▶ _WORK TASK_
Restate all entries exactly. Skip the images.

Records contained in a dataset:
◇ ◇ ◇

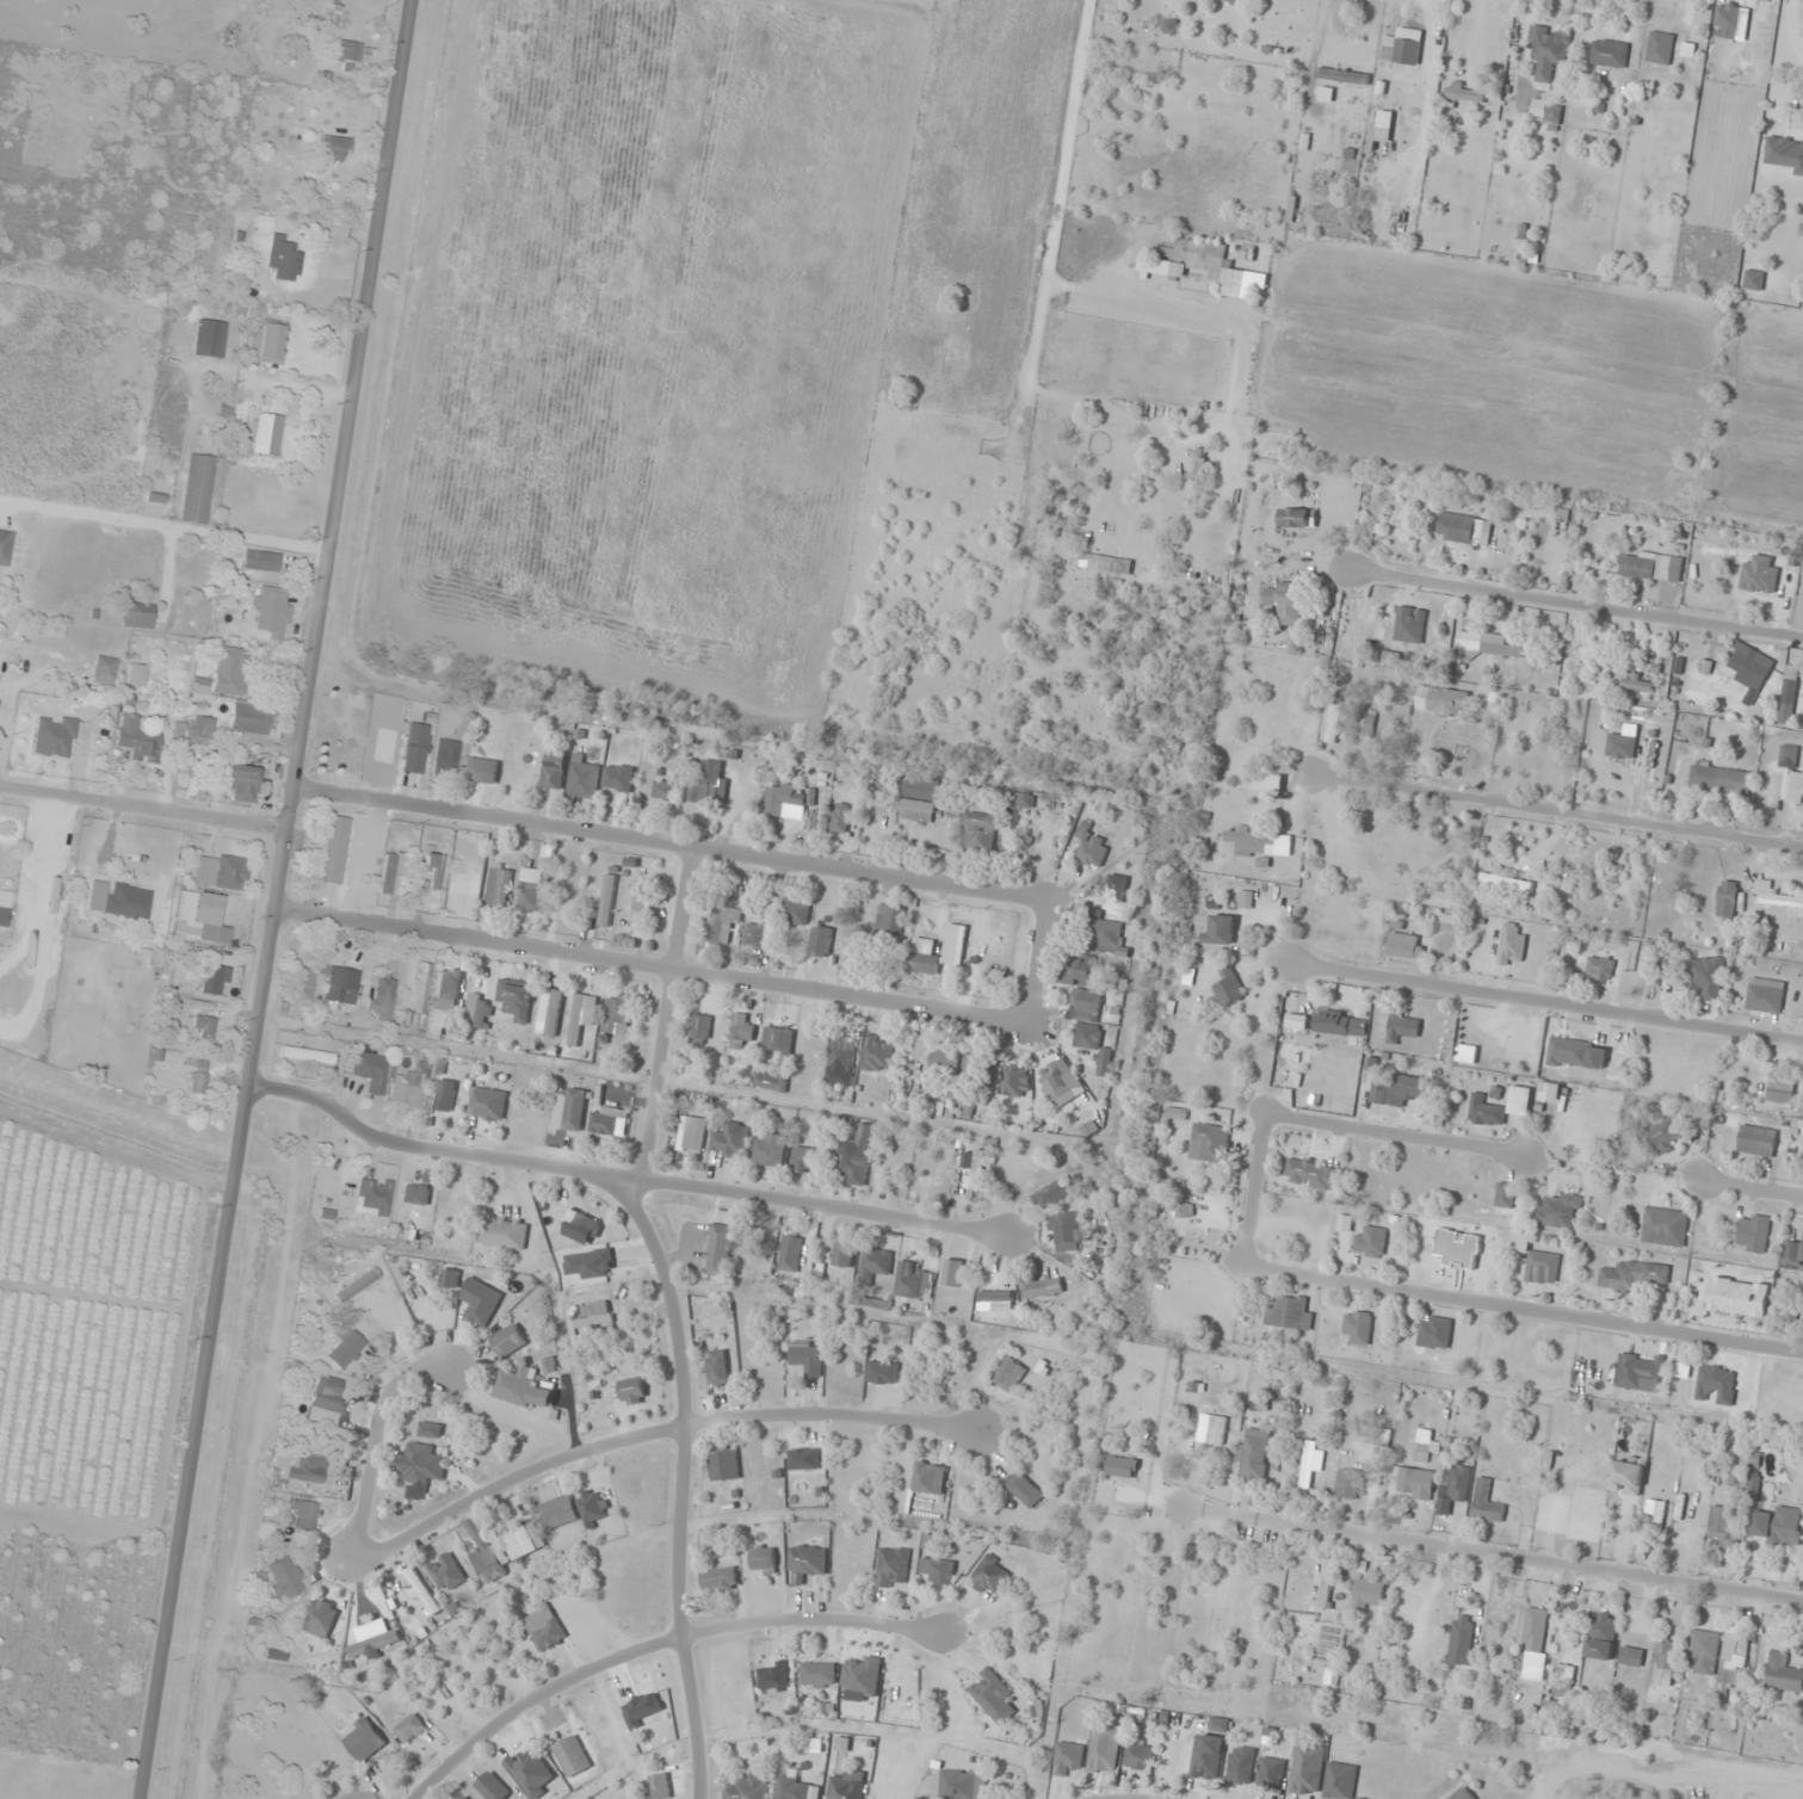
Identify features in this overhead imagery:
building: (1238, 0)
building: (1169, 26)
road: (1476, 33)
building: (1402, 48)
building: (1660, 48)
building: (1733, 48)
building: (1547, 51)
building: (1608, 54)
building: (348, 55)
building: (1792, 55)
building: (1111, 72)
building: (1343, 76)
building: (1465, 95)
building: (1546, 110)
building: (1384, 127)
building: (334, 149)
building: (1522, 251)
building: (284, 257)
building: (1198, 266)
building: (1754, 280)
building: (210, 339)
building: (270, 341)
building: (267, 433)
building: (197, 488)
building: (1298, 518)
road: (167, 524)
building: (1464, 529)
building: (5, 547)
building: (261, 561)
building: (1651, 567)
building: (1760, 576)
building: (1786, 590)
building: (1287, 601)
road: (1576, 607)
building: (272, 610)
building: (138, 615)
building: (1410, 625)
building: (1481, 647)
building: (1390, 659)
building: (1749, 668)
building: (106, 669)
building: (229, 671)
building: (136, 674)
building: (1637, 684)
building: (1789, 695)
building: (1446, 703)
building: (251, 719)
building: (1334, 724)
building: (1366, 726)
building: (195, 730)
building: (55, 736)
building: (138, 738)
building: (1634, 740)
building: (416, 748)
building: (1789, 754)
building: (446, 756)
building: (482, 770)
building: (552, 778)
building: (584, 780)
building: (1721, 780)
building: (241, 781)
building: (712, 783)
building: (1269, 784)
building: (1792, 787)
building: (664, 791)
building: (783, 800)
building: (1022, 800)
building: (918, 801)
road: (144, 809)
road: (1557, 818)
building: (840, 820)
building: (980, 832)
building: (1259, 844)
road: (672, 845)
building: (334, 849)
building: (434, 868)
building: (221, 871)
building: (393, 874)
building: (1421, 880)
building: (1505, 883)
building: (498, 889)
building: (532, 890)
building: (1774, 895)
building: (1116, 896)
building: (119, 899)
road: (278, 899)
building: (1245, 900)
building: (1726, 900)
building: (641, 903)
building: (5, 907)
building: (795, 912)
building: (890, 921)
building: (1451, 923)
building: (720, 925)
building: (1221, 930)
building: (210, 932)
building: (761, 932)
building: (1108, 939)
building: (820, 942)
building: (954, 945)
building: (1512, 945)
building: (1405, 946)
building: (923, 956)
road: (1038, 963)
road: (654, 967)
building: (1600, 969)
building: (1706, 977)
building: (214, 980)
building: (302, 984)
building: (342, 986)
building: (1082, 987)
building: (1226, 988)
building: (446, 990)
building: (420, 997)
building: (381, 998)
building: (1765, 999)
building: (515, 1001)
road: (1546, 1002)
building: (478, 1012)
building: (581, 1016)
building: (617, 1016)
building: (1331, 1023)
building: (203, 1026)
building: (700, 1028)
building: (1402, 1028)
building: (740, 1032)
building: (1093, 1044)
building: (1569, 1053)
building: (841, 1054)
building: (307, 1055)
building: (876, 1055)
building: (943, 1060)
building: (785, 1062)
building: (371, 1070)
building: (972, 1071)
building: (198, 1077)
building: (1015, 1080)
building: (1059, 1082)
building: (1399, 1091)
building: (1550, 1093)
building: (1780, 1095)
building: (405, 1096)
building: (442, 1100)
building: (487, 1105)
building: (569, 1110)
building: (1485, 1112)
building: (603, 1123)
building: (691, 1134)
building: (1661, 1136)
building: (730, 1141)
building: (1756, 1142)
building: (1210, 1144)
building: (772, 1150)
building: (801, 1160)
building: (854, 1161)
road: (1537, 1161)
building: (938, 1166)
building: (1312, 1174)
road: (621, 1176)
building: (1052, 1193)
building: (415, 1195)
building: (373, 1197)
building: (1505, 1197)
building: (1184, 1210)
building: (1558, 1212)
building: (1344, 1225)
building: (1664, 1228)
building: (1065, 1232)
building: (501, 1233)
building: (1752, 1234)
building: (1371, 1243)
building: (754, 1245)
building: (1458, 1249)
building: (719, 1251)
building: (1792, 1253)
building: (789, 1254)
building: (842, 1256)
building: (1537, 1263)
building: (875, 1264)
building: (1633, 1276)
building: (908, 1281)
building: (1041, 1288)
building: (356, 1296)
building: (1738, 1297)
road: (1455, 1298)
building: (480, 1302)
building: (1288, 1313)
road: (674, 1314)
building: (594, 1315)
building: (1357, 1327)
building: (1434, 1333)
building: (508, 1341)
building: (346, 1350)
building: (806, 1358)
building: (717, 1368)
building: (1639, 1371)
building: (1008, 1376)
building: (522, 1389)
building: (632, 1392)
building: (327, 1393)
building: (430, 1430)
building: (1214, 1431)
road: (651, 1435)
building: (1374, 1436)
building: (1424, 1446)
road: (375, 1448)
building: (1254, 1458)
building: (803, 1459)
building: (725, 1463)
building: (1308, 1463)
building: (421, 1465)
building: (307, 1469)
building: (1121, 1469)
building: (751, 1476)
building: (1628, 1476)
building: (928, 1478)
building: (1413, 1481)
building: (1456, 1483)
building: (1349, 1484)
building: (1486, 1504)
building: (591, 1509)
building: (558, 1512)
building: (305, 1514)
building: (1721, 1522)
building: (1778, 1527)
building: (519, 1543)
road: (1492, 1553)
building: (483, 1554)
building: (763, 1560)
building: (805, 1563)
building: (892, 1567)
building: (938, 1571)
building: (445, 1573)
building: (990, 1576)
building: (284, 1578)
building: (719, 1581)
building: (421, 1591)
building: (1368, 1595)
building: (319, 1618)
road: (816, 1620)
building: (543, 1628)
building: (1601, 1636)
building: (1462, 1643)
building: (373, 1644)
building: (1532, 1646)
building: (1702, 1652)
building: (1664, 1656)
building: (1629, 1661)
building: (1731, 1661)
building: (1783, 1674)
building: (817, 1675)
building: (861, 1675)
building: (775, 1677)
building: (1561, 1681)
building: (992, 1696)
road: (537, 1699)
building: (1219, 1725)
building: (409, 1729)
building: (363, 1741)
building: (1104, 1748)
building: (571, 1756)
building: (1139, 1757)
building: (1067, 1758)
building: (1205, 1761)
building: (1241, 1766)
building: (1307, 1770)
building: (1271, 1773)
building: (1339, 1781)
building: (962, 1785)
building: (491, 1787)
building: (748, 1787)
building: (844, 1789)
building: (1462, 1794)
building: (464, 1797)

◇ ◇ ◇

▶ _RESULT FOR THIS TASK_
Identify features in this overhead imagery:
building: (1238, 0)
building: (1169, 26)
road: (1476, 33)
building: (1402, 48)
building: (1660, 48)
building: (1733, 48)
building: (1547, 51)
building: (1608, 54)
building: (348, 55)
building: (1792, 55)
building: (1111, 72)
building: (1343, 76)
building: (1465, 95)
building: (1546, 110)
building: (1384, 127)
building: (334, 149)
building: (1522, 251)
building: (284, 257)
building: (1198, 266)
building: (1754, 280)
building: (210, 339)
building: (270, 341)
building: (267, 433)
building: (197, 488)
building: (1298, 518)
road: (167, 524)
building: (1464, 529)
building: (5, 547)
building: (261, 561)
building: (1651, 567)
building: (1760, 576)
building: (1786, 590)
building: (1287, 601)
road: (1576, 607)
building: (272, 610)
building: (138, 615)
building: (1410, 625)
building: (1481, 647)
building: (1390, 659)
building: (1749, 668)
building: (106, 669)
building: (229, 671)
building: (136, 674)
building: (1637, 684)
building: (1789, 695)
building: (1446, 703)
building: (251, 719)
building: (1334, 724)
building: (1366, 726)
building: (195, 730)
building: (55, 736)
building: (138, 738)
building: (1634, 740)
building: (416, 748)
building: (1789, 754)
building: (446, 756)
building: (482, 770)
building: (552, 778)
building: (584, 780)
building: (1721, 780)
building: (241, 781)
building: (712, 783)
building: (1269, 784)
building: (1792, 787)
building: (664, 791)
building: (783, 800)
building: (1022, 800)
building: (918, 801)
road: (144, 809)
road: (1557, 818)
building: (840, 820)
building: (980, 832)
building: (1259, 844)
road: (672, 845)
building: (334, 849)
building: (434, 868)
building: (221, 871)
building: (393, 874)
building: (1421, 880)
building: (1505, 883)
building: (498, 889)
building: (532, 890)
building: (1774, 895)
building: (1116, 896)
building: (119, 899)
road: (278, 899)
building: (1245, 900)
building: (1726, 900)
building: (641, 903)
building: (5, 907)
building: (795, 912)
building: (890, 921)
building: (1451, 923)
building: (720, 925)
building: (1221, 930)
building: (210, 932)
building: (761, 932)
building: (1108, 939)
building: (820, 942)
building: (954, 945)
building: (1512, 945)
building: (1405, 946)
building: (923, 956)
road: (1038, 963)
road: (654, 967)
building: (1600, 969)
building: (1706, 977)
building: (214, 980)
building: (302, 984)
building: (342, 986)
building: (1082, 987)
building: (1226, 988)
building: (446, 990)
building: (420, 997)
building: (381, 998)
building: (1765, 999)
building: (515, 1001)
road: (1546, 1002)
building: (478, 1012)
building: (581, 1016)
building: (617, 1016)
building: (1331, 1023)
building: (203, 1026)
building: (700, 1028)
building: (1402, 1028)
building: (740, 1032)
building: (1093, 1044)
building: (1569, 1053)
building: (841, 1054)
building: (307, 1055)
building: (876, 1055)
building: (943, 1060)
building: (785, 1062)
building: (371, 1070)
building: (972, 1071)
building: (198, 1077)
building: (1015, 1080)
building: (1059, 1082)
building: (1399, 1091)
building: (1550, 1093)
building: (1780, 1095)
building: (405, 1096)
building: (442, 1100)
building: (487, 1105)
building: (569, 1110)
building: (1485, 1112)
building: (603, 1123)
building: (691, 1134)
building: (1661, 1136)
building: (730, 1141)
building: (1756, 1142)
building: (1210, 1144)
building: (772, 1150)
building: (801, 1160)
building: (854, 1161)
road: (1537, 1161)
building: (938, 1166)
building: (1312, 1174)
road: (621, 1176)
building: (1052, 1193)
building: (415, 1195)
building: (373, 1197)
building: (1505, 1197)
building: (1184, 1210)
building: (1558, 1212)
building: (1344, 1225)
building: (1664, 1228)
building: (1065, 1232)
building: (501, 1233)
building: (1752, 1234)
building: (1371, 1243)
building: (754, 1245)
building: (1458, 1249)
building: (719, 1251)
building: (1792, 1253)
building: (789, 1254)
building: (842, 1256)
building: (1537, 1263)
building: (875, 1264)
building: (1633, 1276)
building: (908, 1281)
building: (1041, 1288)
building: (356, 1296)
building: (1738, 1297)
road: (1455, 1298)
building: (480, 1302)
building: (1288, 1313)
road: (674, 1314)
building: (594, 1315)
building: (1357, 1327)
building: (1434, 1333)
building: (508, 1341)
building: (346, 1350)
building: (806, 1358)
building: (717, 1368)
building: (1639, 1371)
building: (1008, 1376)
building: (522, 1389)
building: (632, 1392)
building: (327, 1393)
building: (430, 1430)
building: (1214, 1431)
road: (651, 1435)
building: (1374, 1436)
building: (1424, 1446)
road: (375, 1448)
building: (1254, 1458)
building: (803, 1459)
building: (725, 1463)
building: (1308, 1463)
building: (421, 1465)
building: (307, 1469)
building: (1121, 1469)
building: (751, 1476)
building: (1628, 1476)
building: (928, 1478)
building: (1413, 1481)
building: (1456, 1483)
building: (1349, 1484)
building: (1486, 1504)
building: (591, 1509)
building: (558, 1512)
building: (305, 1514)
building: (1721, 1522)
building: (1778, 1527)
building: (519, 1543)
road: (1492, 1553)
building: (483, 1554)
building: (763, 1560)
building: (805, 1563)
building: (892, 1567)
building: (938, 1571)
building: (445, 1573)
building: (990, 1576)
building: (284, 1578)
building: (719, 1581)
building: (421, 1591)
building: (1368, 1595)
building: (319, 1618)
road: (816, 1620)
building: (543, 1628)
building: (1601, 1636)
building: (1462, 1643)
building: (373, 1644)
building: (1532, 1646)
building: (1702, 1652)
building: (1664, 1656)
building: (1629, 1661)
building: (1731, 1661)
building: (1783, 1674)
building: (817, 1675)
building: (861, 1675)
building: (775, 1677)
building: (1561, 1681)
building: (992, 1696)
road: (537, 1699)
building: (1219, 1725)
building: (409, 1729)
building: (363, 1741)
building: (1104, 1748)
building: (571, 1756)
building: (1139, 1757)
building: (1067, 1758)
building: (1205, 1761)
building: (1241, 1766)
building: (1307, 1770)
building: (1271, 1773)
building: (1339, 1781)
building: (962, 1785)
building: (491, 1787)
building: (748, 1787)
building: (844, 1789)
building: (1462, 1794)
building: (464, 1797)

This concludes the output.